• Your task: Find the line containing "(568, 453) = (618, 460): none" in the data below and repeat it, along with all later lines, exactly through the last one.

• Supplied entries:
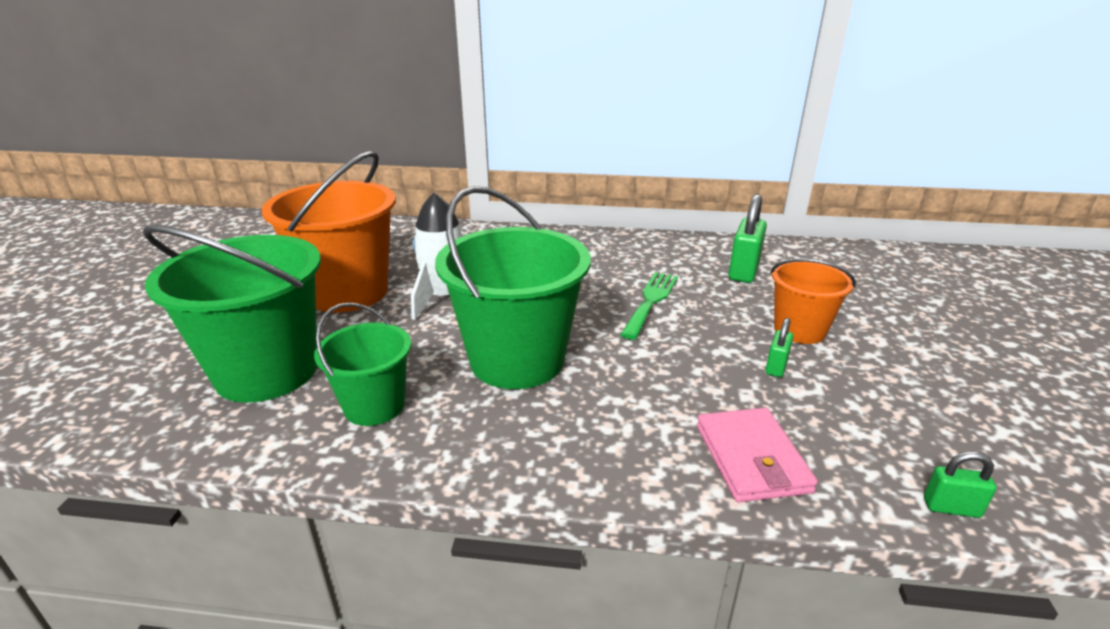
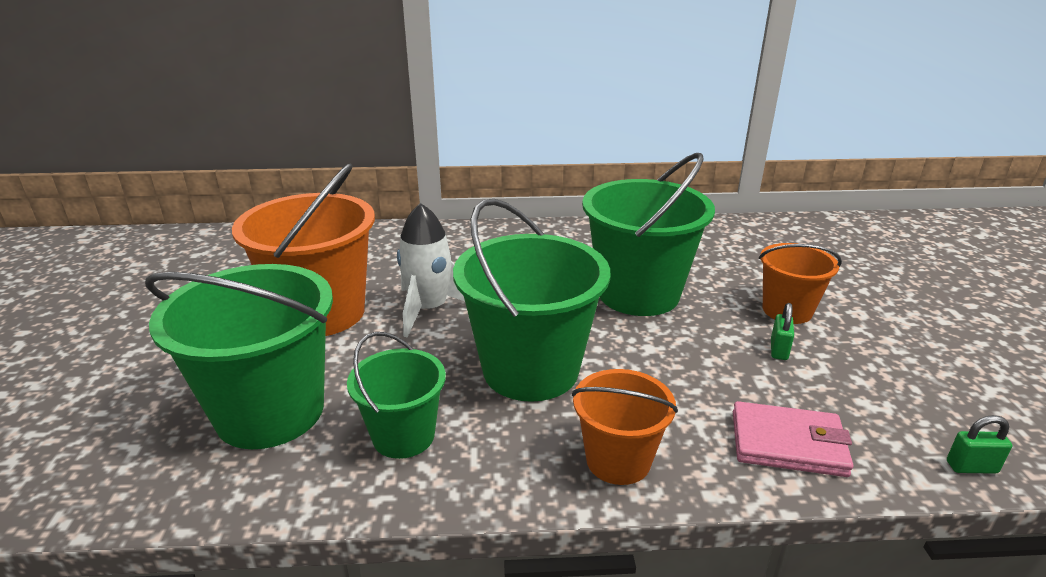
camera: 10 degrees left, 0 degrees up
(568, 453) = (618, 460): none -> orange bucket
(651, 301) = (638, 294): green fork -> green bucket
(743, 271) = (715, 254): green padlock -> none
(751, 458) = (788, 443): pink wallet -> pink wallet turned 60 degrees counterclockwise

• Output of the task:
(568, 453) = (618, 460): none -> orange bucket
(651, 301) = (638, 294): green fork -> green bucket
(743, 271) = (715, 254): green padlock -> none
(751, 458) = (788, 443): pink wallet -> pink wallet turned 60 degrees counterclockwise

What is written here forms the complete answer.